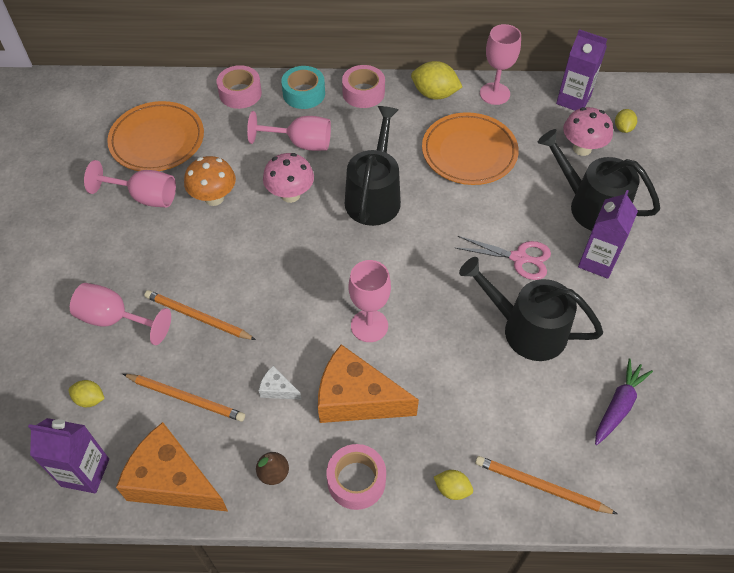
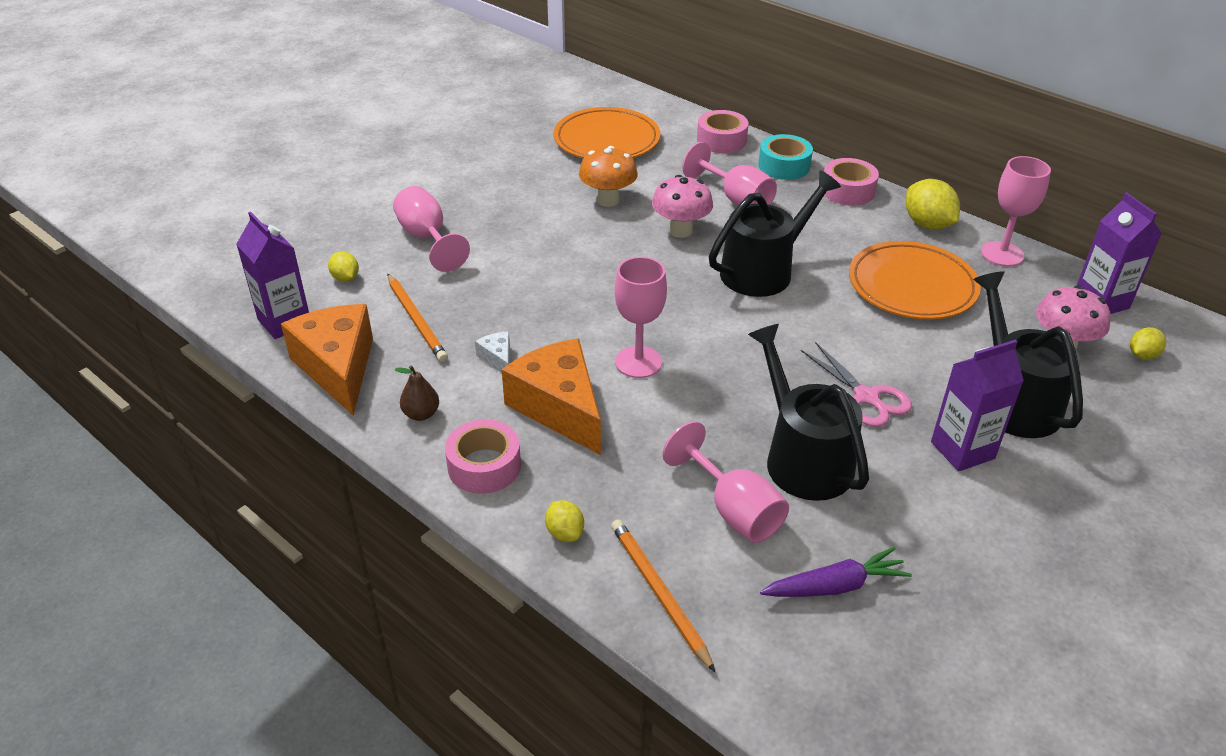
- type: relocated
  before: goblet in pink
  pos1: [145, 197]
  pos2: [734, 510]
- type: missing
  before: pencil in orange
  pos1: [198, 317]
****************************************
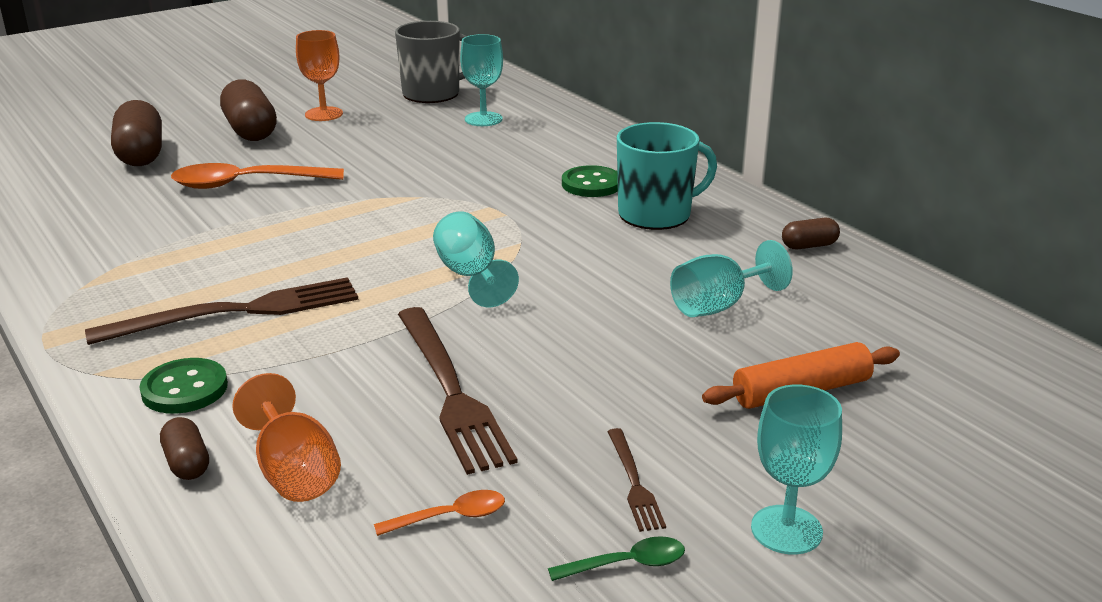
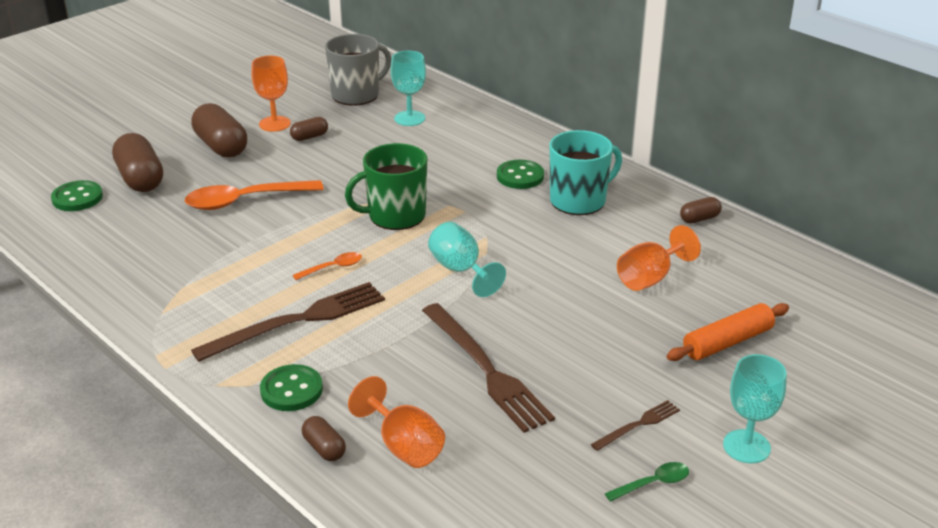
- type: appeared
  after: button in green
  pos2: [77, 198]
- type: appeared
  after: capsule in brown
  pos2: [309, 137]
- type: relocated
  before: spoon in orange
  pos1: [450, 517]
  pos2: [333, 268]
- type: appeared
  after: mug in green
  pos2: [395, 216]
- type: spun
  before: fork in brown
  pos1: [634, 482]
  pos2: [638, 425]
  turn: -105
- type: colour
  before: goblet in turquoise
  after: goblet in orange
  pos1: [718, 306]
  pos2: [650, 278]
****************************************
■ What is needed ■
Here the output must be the lines above from the line with "pos2: [77, 198]" to the line with "- type: colour", both included, duplicated word for word and nothing else.

■ Answer box ■
  pos2: [77, 198]
- type: appeared
  after: capsule in brown
  pos2: [309, 137]
- type: relocated
  before: spoon in orange
  pos1: [450, 517]
  pos2: [333, 268]
- type: appeared
  after: mug in green
  pos2: [395, 216]
- type: spun
  before: fork in brown
  pos1: [634, 482]
  pos2: [638, 425]
  turn: -105
- type: colour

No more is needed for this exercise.